### Given data
+---+

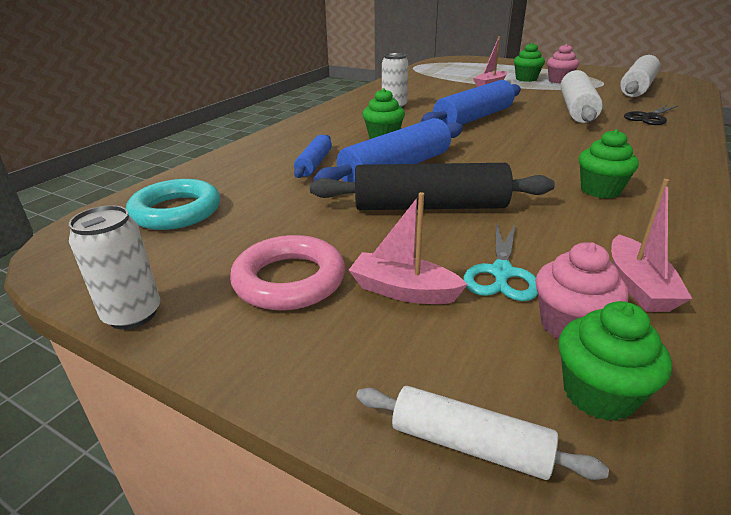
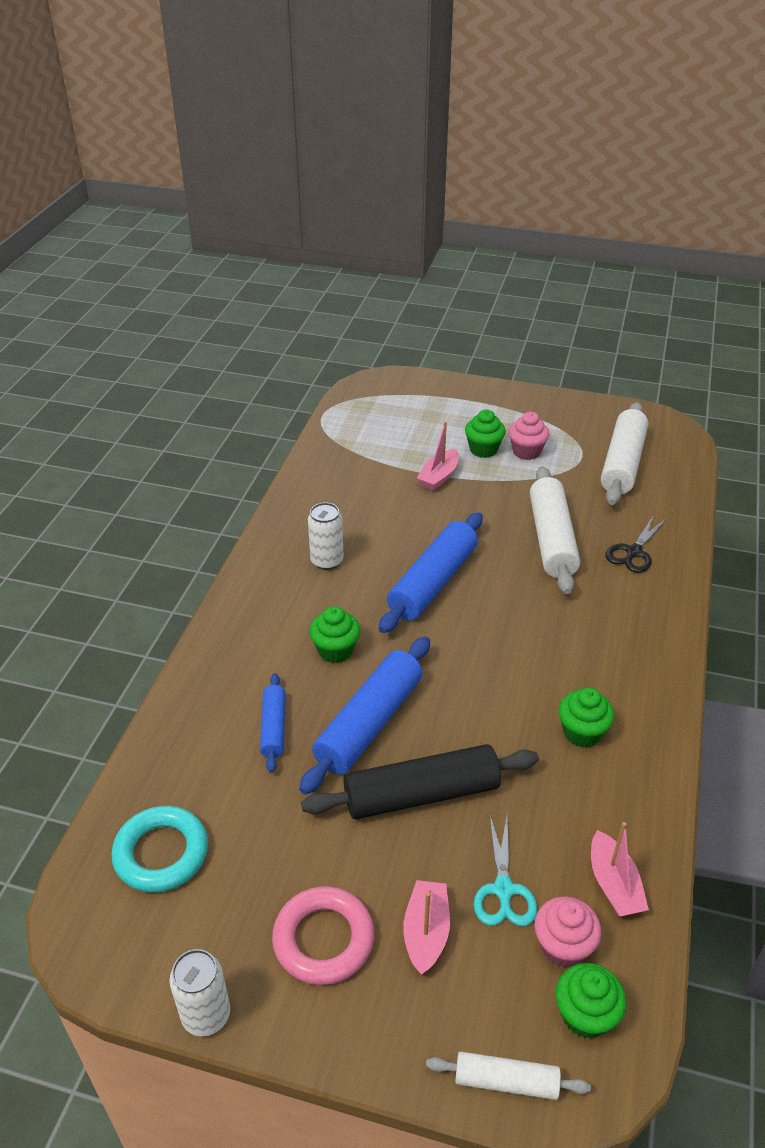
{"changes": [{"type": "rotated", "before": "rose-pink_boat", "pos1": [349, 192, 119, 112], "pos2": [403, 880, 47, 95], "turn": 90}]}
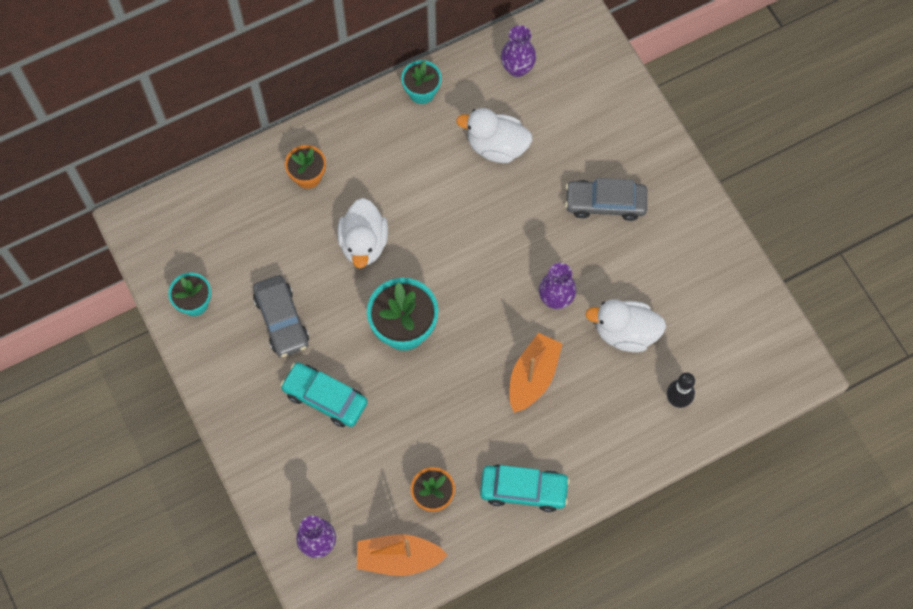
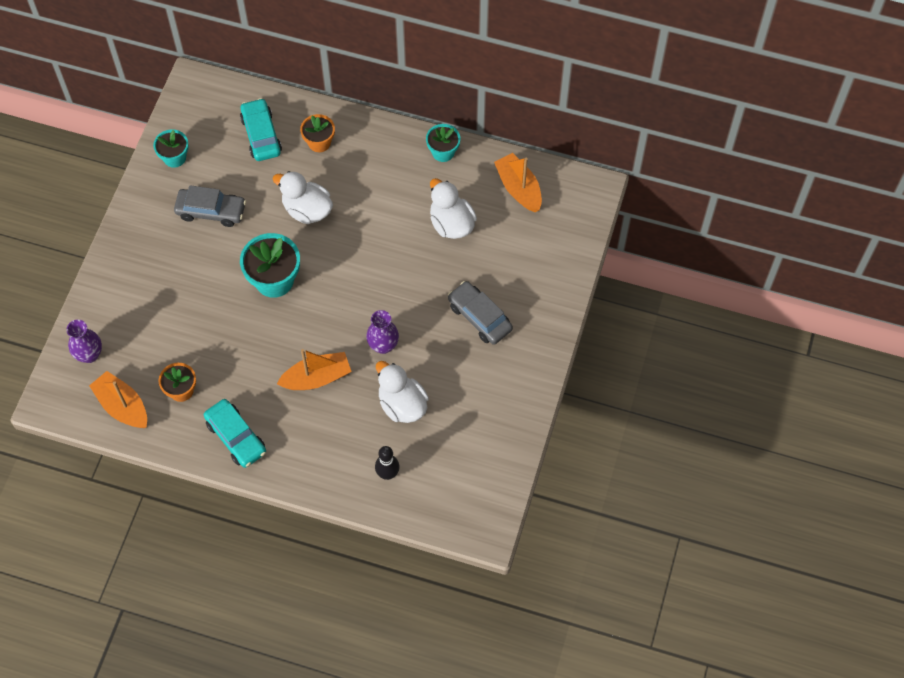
{"changes": [{"type": "swapped", "before": "violet_flower_vase", "after": "bright_orange_boat", "pos1": [501, 25, 35, 52], "pos2": [494, 153, 48, 59]}, {"type": "rotated", "before": "white_rubber_duck", "pos1": [337, 198, 51, 70], "pos2": [273, 171, 60, 53], "turn": 75}, {"type": "rotated", "before": "ash-grey_toy_car", "pos1": [253, 275, 56, 82], "pos2": [174, 185, 72, 42], "turn": -105}, {"type": "shifted", "before": "aqua_toy_car", "pos1": [280, 362, 87, 65], "pos2": [240, 98, 42, 63]}]}
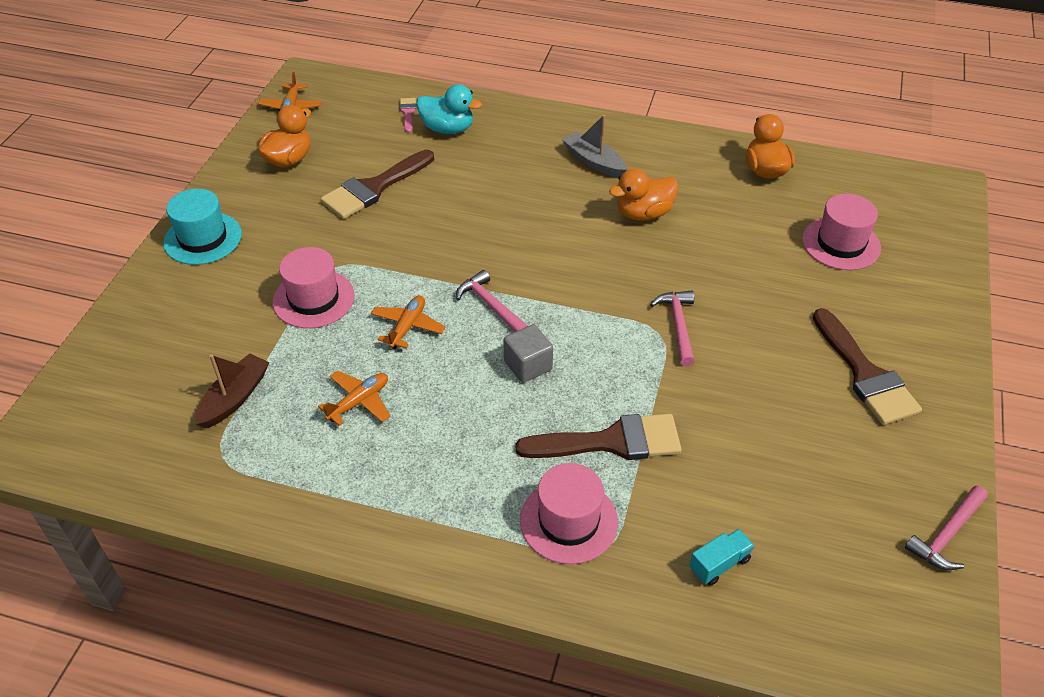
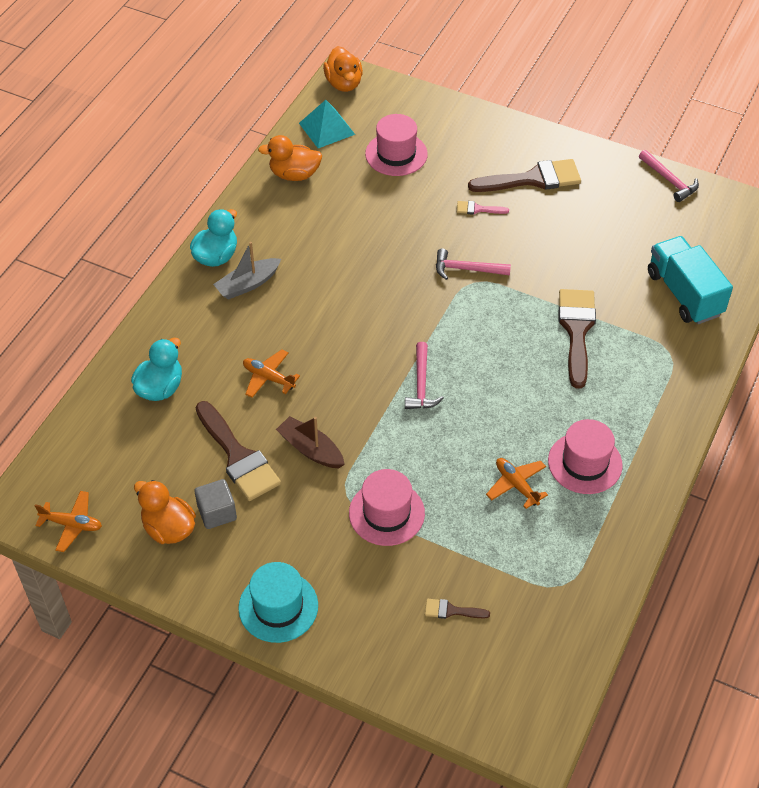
{"changes": [{"type": "shifted", "before": "rose-pink_paintbrush", "pos1": [400, 98, 16, 35], "pos2": [457, 201, 52, 14]}, {"type": "shifted", "before": "bright_orange_rubber_duck", "pos1": [609, 169, 69, 52], "pos2": [323, 46, 40, 46]}, {"type": "rotated", "before": "rose-pink_carpenter's_hammer", "pos1": [456, 270, 72, 62], "pos2": [405, 342, 39, 67], "turn": -60}, {"type": "shifted", "before": "bright_orange_toy_plane", "pos1": [371, 295, 74, 54], "pos2": [243, 350, 57, 48]}, {"type": "shifted", "before": "ash-grey_solid_cube", "pos1": [504, 324, 49, 59], "pos2": [194, 479, 43, 50]}, {"type": "shifted", "before": "brown_boat", "pos1": [195, 353, 75, 75], "pos2": [276, 416, 69, 52]}, {"type": "shifted", "before": "rose-pink_hat", "pos1": [520, 463, 98, 101], "pos2": [548, 419, 75, 75]}, {"type": "scaled", "before": "aqua_truck", "pos1": [689, 529, 66, 57], "pos2": [648, 236, 85, 88], "scale": 2.16}, {"type": "new", "after": "aqua_pyramid", "pos2": [299, 100, 56, 48]}, {"type": "new", "after": "aqua_rubber_duck", "pos2": [190, 209, 47, 58]}, {"type": "new", "after": "brown_paintbrush", "pos2": [425, 599, 65, 20]}]}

+---+

### What you will do
Write the material out again exactly as it appears, dropping the pictures.

### The answer
{"changes": [{"type": "rotated", "before": "rose-pink_boat", "pos1": [349, 192, 119, 112], "pos2": [403, 880, 47, 95], "turn": 90}]}
{"changes": [{"type": "swapped", "before": "violet_flower_vase", "after": "bright_orange_boat", "pos1": [501, 25, 35, 52], "pos2": [494, 153, 48, 59]}, {"type": "rotated", "before": "white_rubber_duck", "pos1": [337, 198, 51, 70], "pos2": [273, 171, 60, 53], "turn": 75}, {"type": "rotated", "before": "ash-grey_toy_car", "pos1": [253, 275, 56, 82], "pos2": [174, 185, 72, 42], "turn": -105}, {"type": "shifted", "before": "aqua_toy_car", "pos1": [280, 362, 87, 65], "pos2": [240, 98, 42, 63]}]}
{"changes": [{"type": "shifted", "before": "rose-pink_paintbrush", "pos1": [400, 98, 16, 35], "pos2": [457, 201, 52, 14]}, {"type": "shifted", "before": "bright_orange_rubber_duck", "pos1": [609, 169, 69, 52], "pos2": [323, 46, 40, 46]}, {"type": "rotated", "before": "rose-pink_carpenter's_hammer", "pos1": [456, 270, 72, 62], "pos2": [405, 342, 39, 67], "turn": -60}, {"type": "shifted", "before": "bright_orange_toy_plane", "pos1": [371, 295, 74, 54], "pos2": [243, 350, 57, 48]}, {"type": "shifted", "before": "ash-grey_solid_cube", "pos1": [504, 324, 49, 59], "pos2": [194, 479, 43, 50]}, {"type": "shifted", "before": "brown_boat", "pos1": [195, 353, 75, 75], "pos2": [276, 416, 69, 52]}, {"type": "shifted", "before": "rose-pink_hat", "pos1": [520, 463, 98, 101], "pos2": [548, 419, 75, 75]}, {"type": "scaled", "before": "aqua_truck", "pos1": [689, 529, 66, 57], "pos2": [648, 236, 85, 88], "scale": 2.16}, {"type": "new", "after": "aqua_pyramid", "pos2": [299, 100, 56, 48]}, {"type": "new", "after": "aqua_rubber_duck", "pos2": [190, 209, 47, 58]}, {"type": "new", "after": "brown_paintbrush", "pos2": [425, 599, 65, 20]}]}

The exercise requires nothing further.